• [TO DO]
Restate the listing below word for word; no pictures belong in the copy.

• [GIVEN DATA]
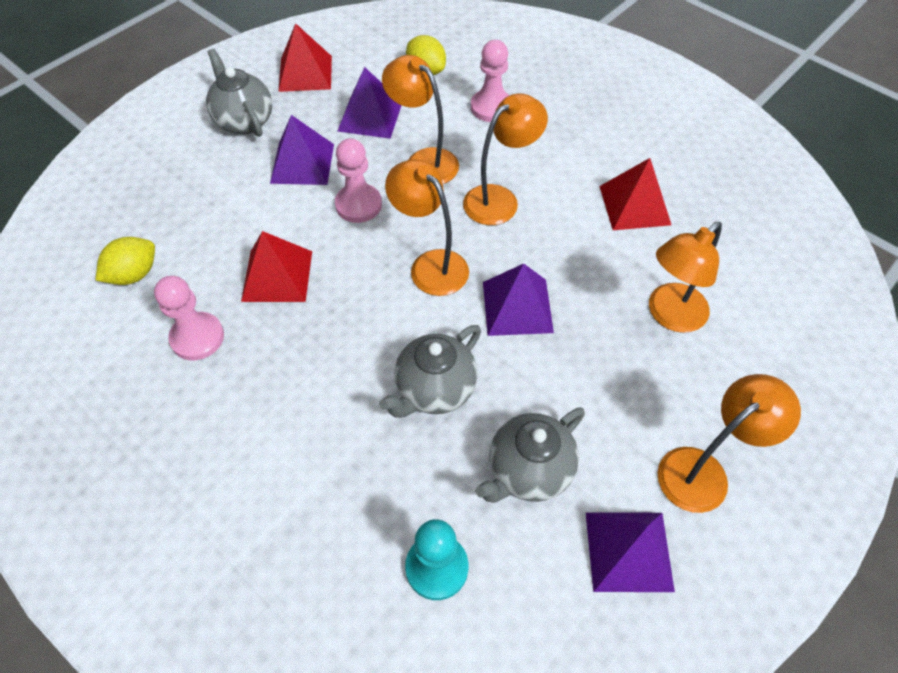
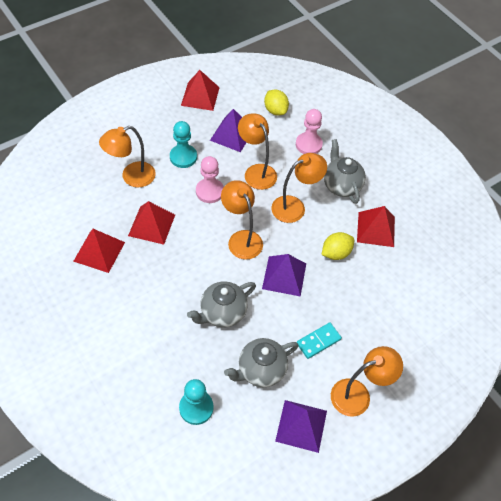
camera: 10 degrees right, 0 degrees up
yellow lemon [96,237,155,285] -> yellow lemon moved to [322,232,354,260]
pink pawn [154,276,224,360] -> red pyramid [73,229,125,273]
grey teapot [206,49,272,137] -> grey teapot moved to [324,139,366,204]
purple pyramid [270,115,334,185] -> turquoise pawn [170,121,197,168]
orange lamp [649,222,722,333] -> orange lamp moved to [99,126,156,188]
none -> turquoise domino [297,322,342,359]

• [THE ANSWER]
camera: 10 degrees right, 0 degrees up
yellow lemon [96,237,155,285] -> yellow lemon moved to [322,232,354,260]
pink pawn [154,276,224,360] -> red pyramid [73,229,125,273]
grey teapot [206,49,272,137] -> grey teapot moved to [324,139,366,204]
purple pyramid [270,115,334,185] -> turquoise pawn [170,121,197,168]
orange lamp [649,222,722,333] -> orange lamp moved to [99,126,156,188]
none -> turquoise domino [297,322,342,359]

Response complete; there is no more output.